--- Data provided ---

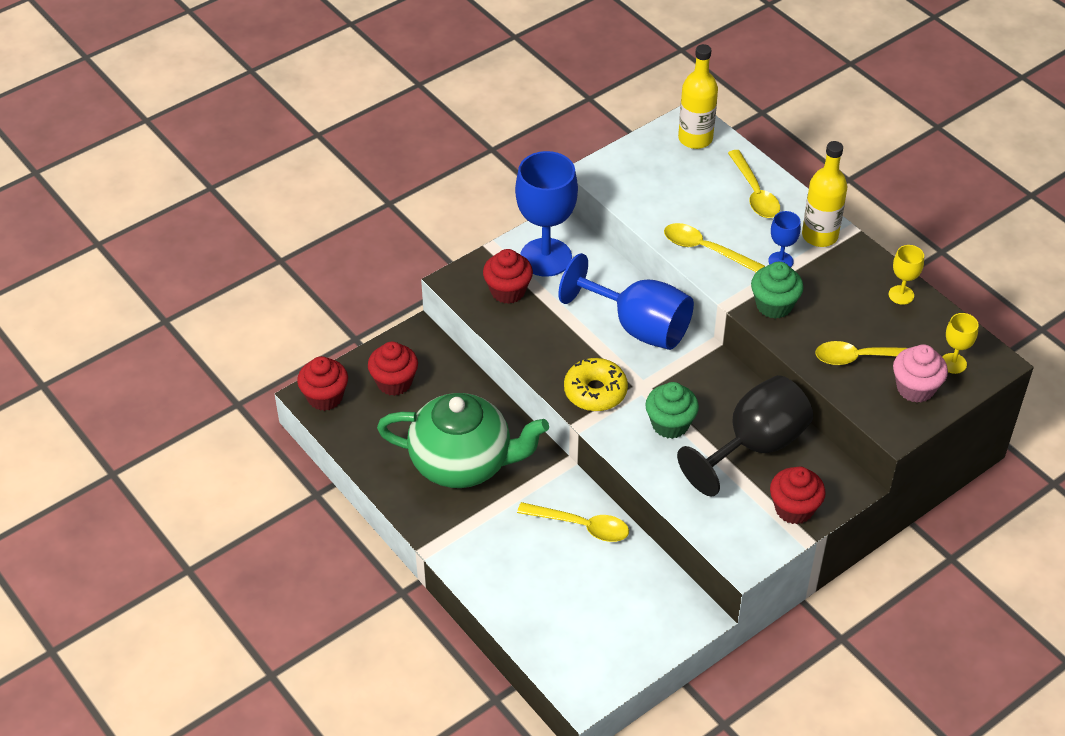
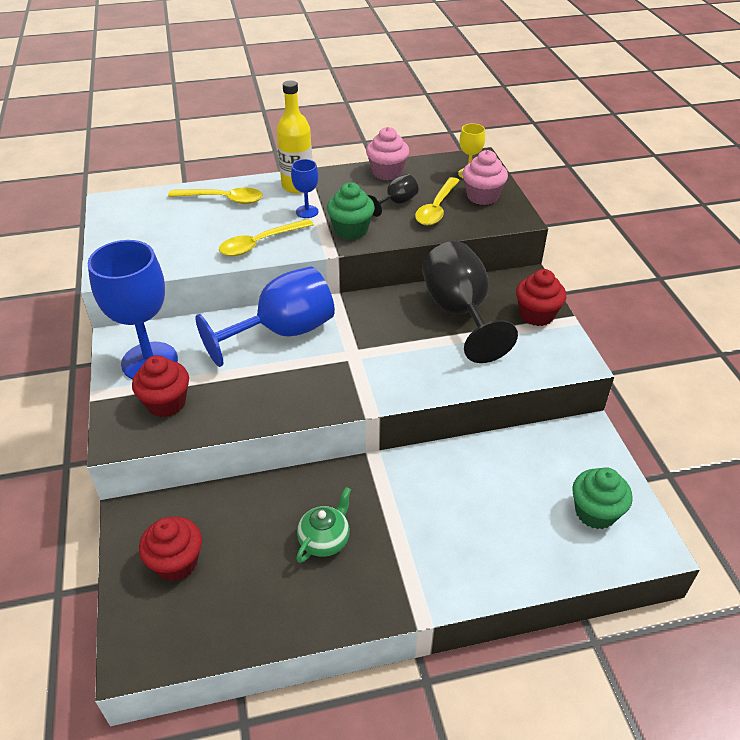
camera: 65 degrees left, 5 degrees down
(325, 397) = (145, 643): red cupcake -> none
(463, 463) = (325, 540): green teapot -> green teapot, size x0.45
(581, 526) = (454, 474): yellow spoon -> none
(595, 391) = (337, 386): yellow donut -> none
(670, 424) = (407, 352): green cupcake -> green cupcake (595, 512)
(695, 139) = (132, 207): yellow bottle -> none
(848, 323) = (396, 203): none -> black goblet
(901, 295) = (387, 172): yellow goblet -> pink cupcake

---

Exact copy, no pictures: reproduce every entry shown above.

camera: 65 degrees left, 5 degrees down
(325, 397) = (145, 643): red cupcake -> none
(463, 463) = (325, 540): green teapot -> green teapot, size x0.45
(581, 526) = (454, 474): yellow spoon -> none
(595, 391) = (337, 386): yellow donut -> none
(670, 424) = (407, 352): green cupcake -> green cupcake (595, 512)
(695, 139) = (132, 207): yellow bottle -> none
(848, 323) = (396, 203): none -> black goblet
(901, 295) = (387, 172): yellow goblet -> pink cupcake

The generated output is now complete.